* Task description
Exactly as they appear, reproduce the lines from the one holding "C10: 220pF (GND, N13) -> 33nF (GND, N13)" through the last line of the material below.

* Data section
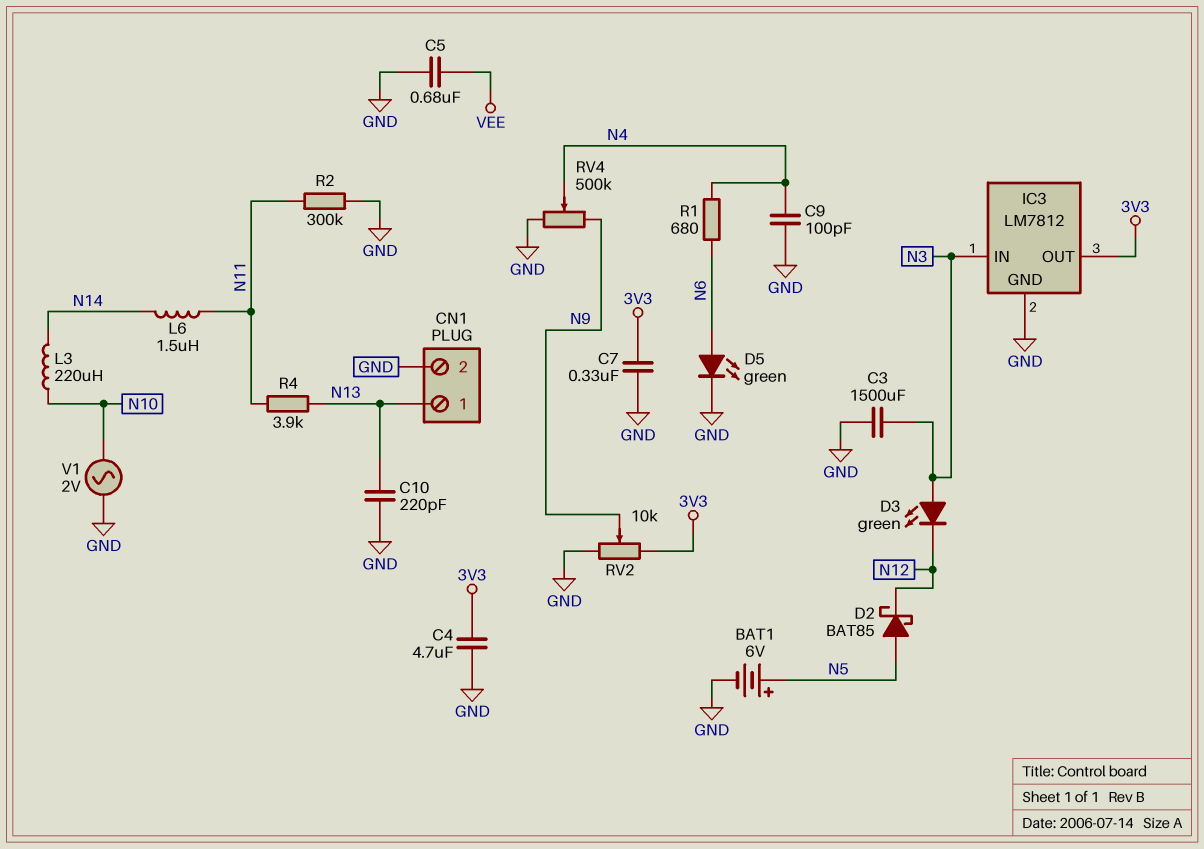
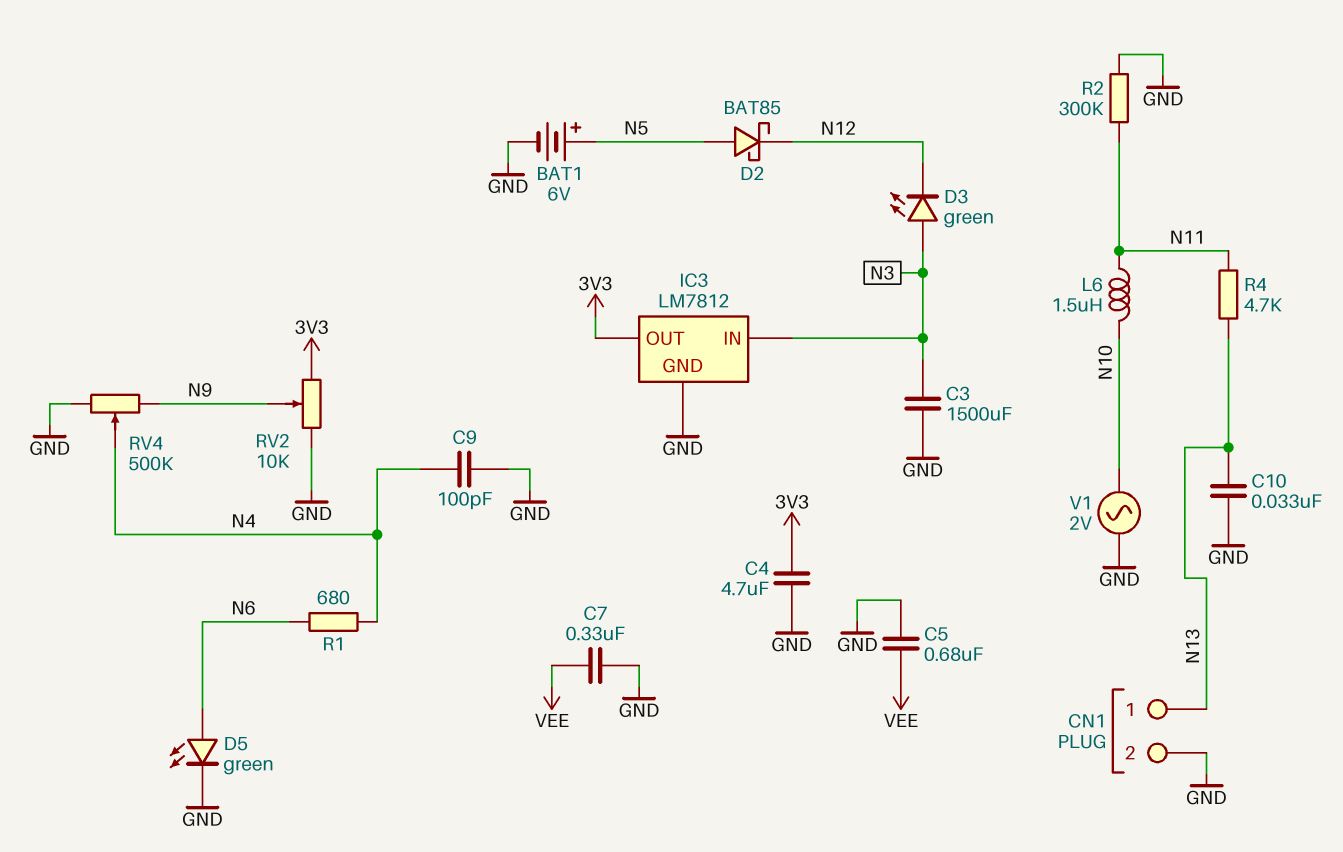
C7: 330nF (3V3, GND) -> 330nF (GND, VEE)
C10: 220pF (GND, N13) -> 33nF (GND, N13)
L3: 220uH (N10, N14) -> none
L6: 1.5uH (N11, N14) -> 1.5uH (N10, N11)
R4: 3.9k (N11, N13) -> 4.7k (N11, N13)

* Exercise result
C10: 220pF (GND, N13) -> 33nF (GND, N13)
L3: 220uH (N10, N14) -> none
L6: 1.5uH (N11, N14) -> 1.5uH (N10, N11)
R4: 3.9k (N11, N13) -> 4.7k (N11, N13)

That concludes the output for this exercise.